Report every line in the records below that holds the word "cyan".

══ EXTRACTED RECORDS ══

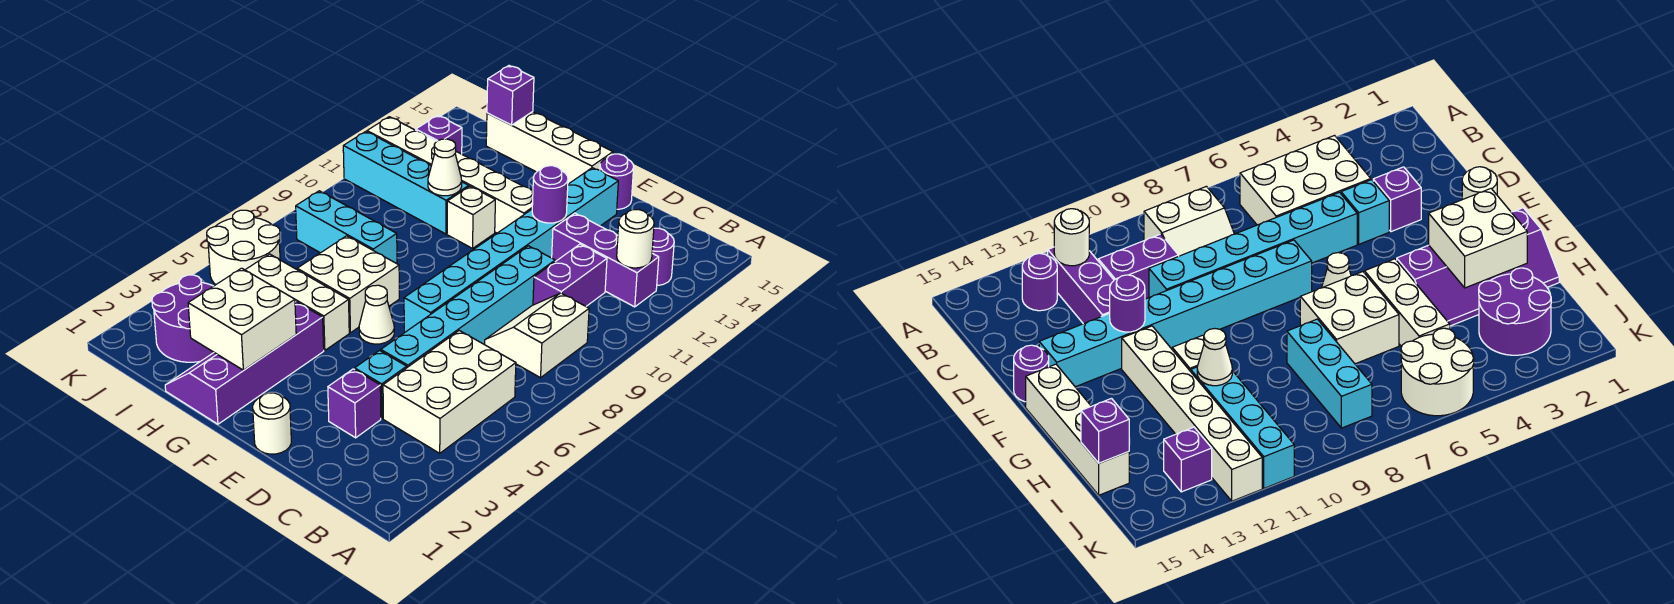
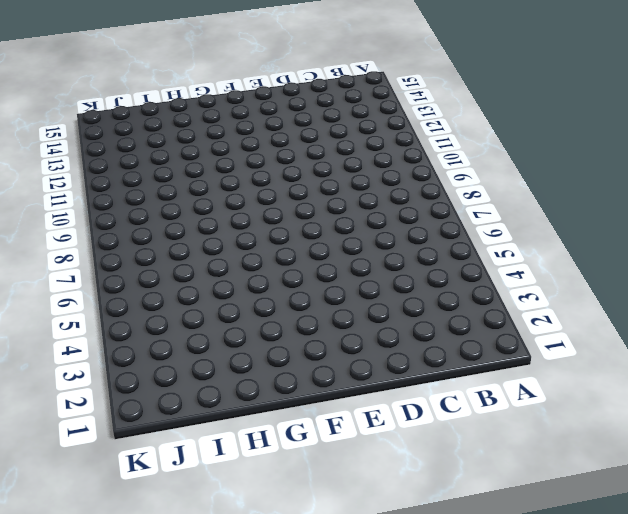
none -> white 2x3 brick [383,331,516,453]
none -> white 2x2 slope [484,293,589,378]
none -> purple 1x3 brick [552,213,659,307]

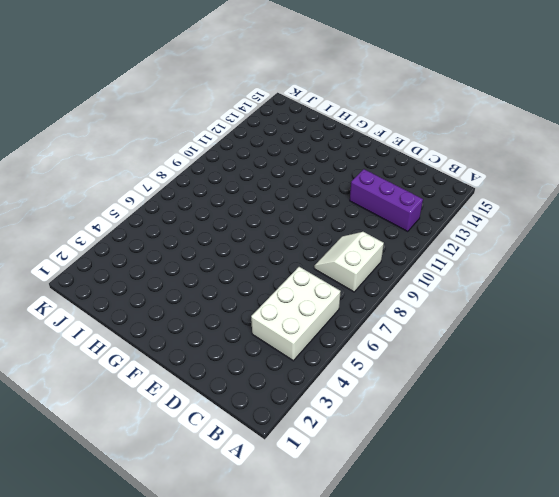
none -> purple 1x1 round brick [652,228,674,285]
none -> purple 1x2 brick [533,244,607,306]
none -> purple 1x1 brick [328,369,381,438]

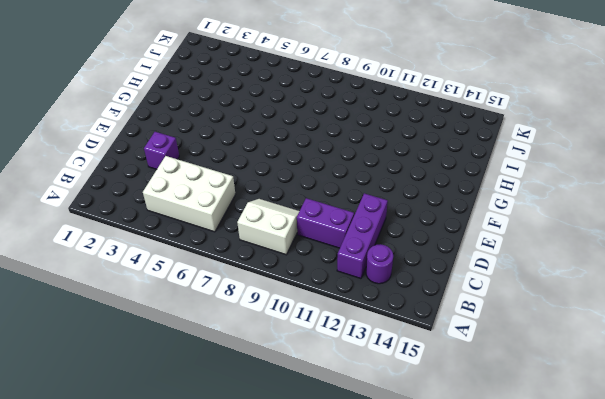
none -> cyan 1x1 brick [355,350,407,419]
none -> cyan 1x6 brick [381,246,555,367]
none -> white 1x1 round brick [253,393,291,454]

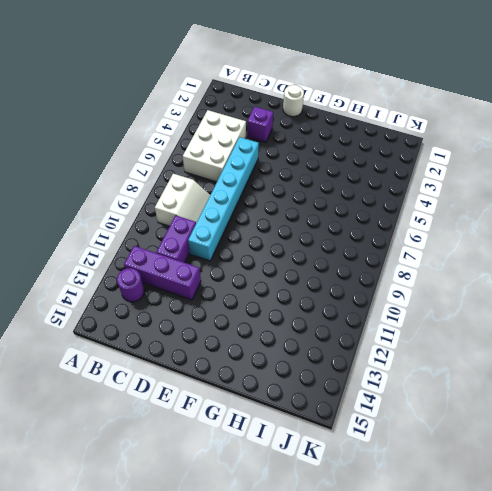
none -> cyan 1x1 brick [355,350,407,419]
none -> cyan 1x8 brick [404,168,618,332]
none -> purple 1x1 round brick [600,154,634,209]

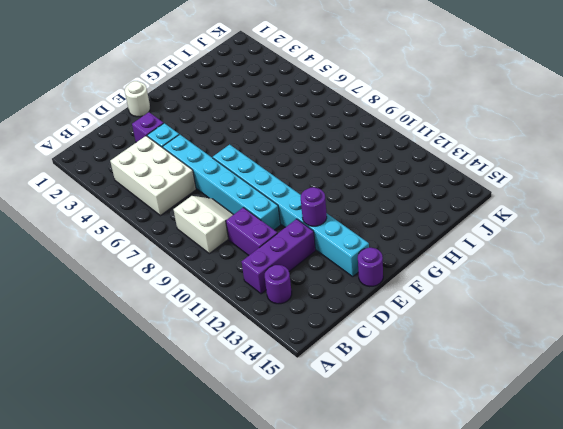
none -> white 1x1 cone [359,285,394,344]
none -> white 1x6 brick [367,117,533,233]
none -> white 1x4 brick [486,112,613,184]

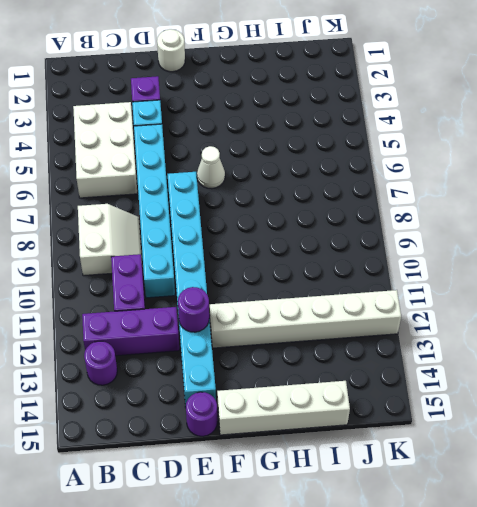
none -> purple 2x4 slope [165,302,324,424]
none -> white 1x3 brick [246,254,349,350]
none -> white 2x2 brick [297,236,399,333]

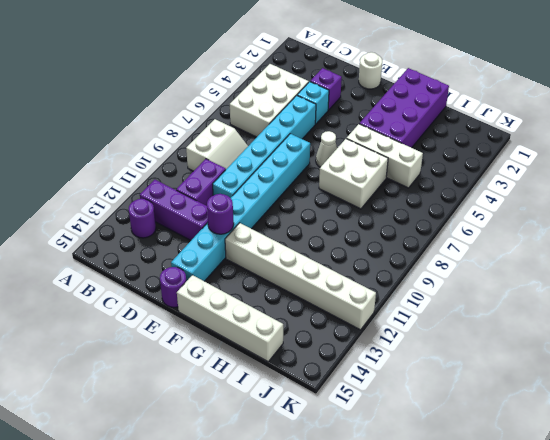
purple 2x4 brick [359,68,449,148] -> purple 2x4 slope [165,302,324,424]
none -> white 1x1 brick [447,186,495,248]
none -> cyan 1x3 brick [296,191,397,264]
none -> cyan 1x4 brick [343,132,469,234]

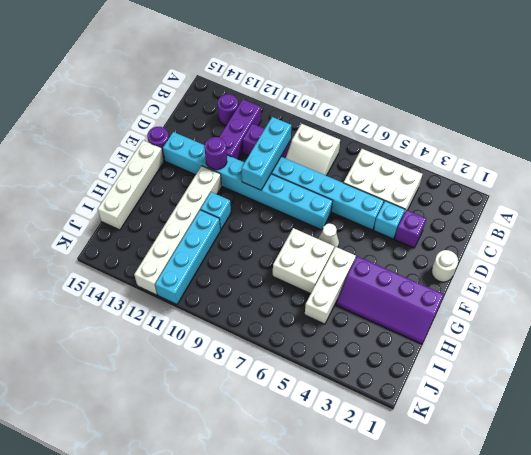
cyan 1x3 brick [241,117,291,190] -> cyan 1x3 brick moved to [296,191,397,264]
cyan 1x1 brick [201,192,231,230] -> white 1x1 brick [447,186,495,248]
none -> purple 2x2 round brick [152,275,214,362]
none -> white 2x2 round brick [207,210,280,285]
none -> purple 1x1 brick [416,115,462,154]

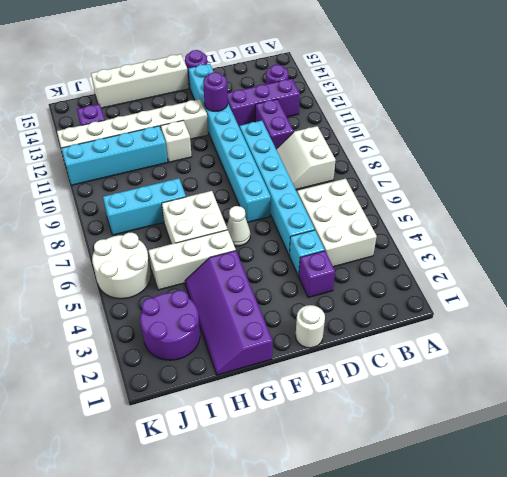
none -> white 1x1 round brick [617,209,654,268]
none -> white 2x2 brick [188,268,296,370]
none -> white 1x1 cone [428,139,462,196]

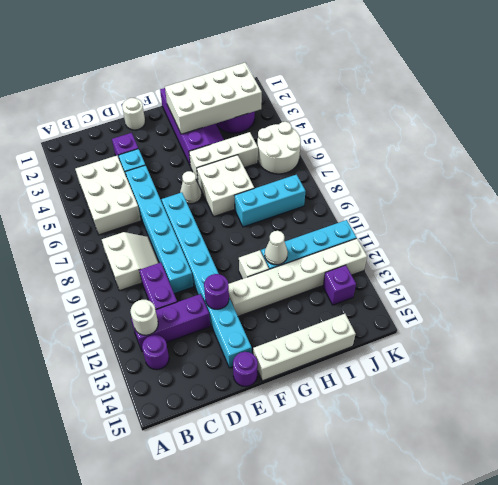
white 2x4 brick [165,63,262,134] -> white 2x2 brick [188,268,296,370]
none -> purple 1x1 brick [487,66,534,125]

═══

— COMPLETED EXERCISE —
none -> cyan 1x1 brick [355,350,407,419]
none -> cyan 1x6 brick [381,246,555,367]
none -> cyan 1x1 brick [355,350,407,419]
none -> cyan 1x8 brick [404,168,618,332]
none -> cyan 1x3 brick [296,191,397,264]
none -> cyan 1x4 brick [343,132,469,234]
cyan 1x3 brick [241,117,291,190] -> cyan 1x3 brick moved to [296,191,397,264]
cyan 1x1 brick [201,192,231,230] -> white 1x1 brick [447,186,495,248]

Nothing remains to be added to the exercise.